# What is being asked
Pictures stay out; everything else in the records below gets copied exactly.

# Supplied data
——————

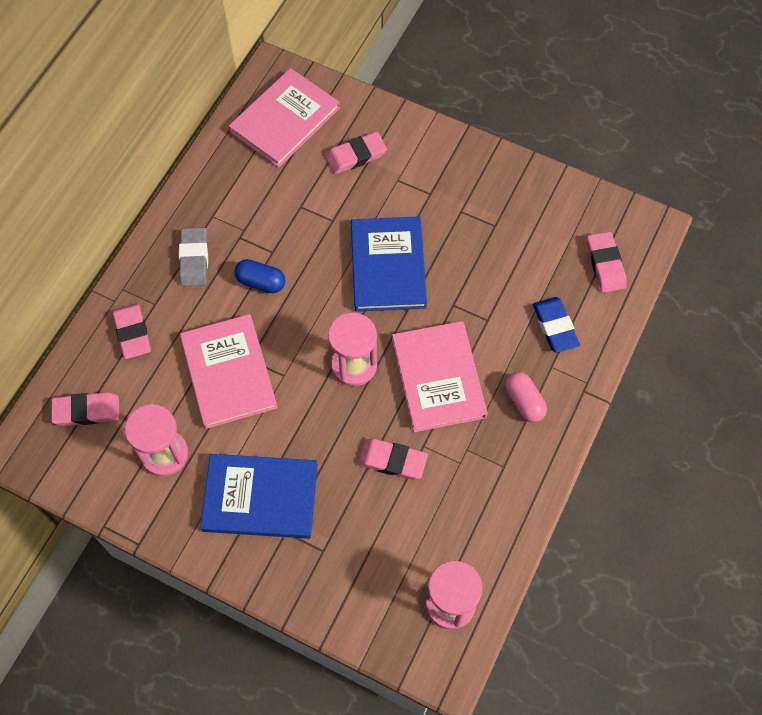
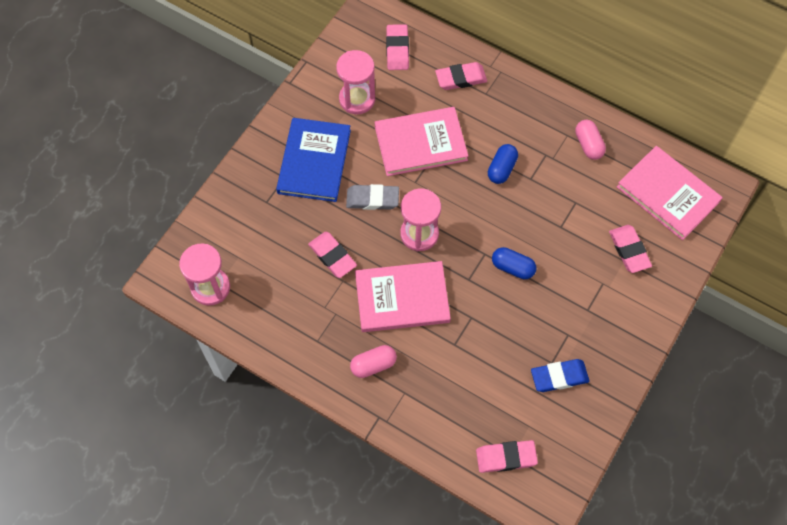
camera: 95 degrees right, 0 degrees up
(194, 259) = (525, 121): grey eraser -> grey eraser (372, 199)
(224, 195) = (588, 145): none -> pink capsule
(388, 266) = (512, 267): blue book -> blue capsule
(392, 460) = (332, 256): pink eraser -> pink eraser turned 60 degrees counterclockwise
(555, 326) = (443, 401): blue eraser -> blue eraser (559, 377)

——————

# Task solution
camera: 95 degrees right, 0 degrees up
(194, 259) = (525, 121): grey eraser -> grey eraser (372, 199)
(224, 195) = (588, 145): none -> pink capsule
(388, 266) = (512, 267): blue book -> blue capsule
(392, 460) = (332, 256): pink eraser -> pink eraser turned 60 degrees counterclockwise
(555, 326) = (443, 401): blue eraser -> blue eraser (559, 377)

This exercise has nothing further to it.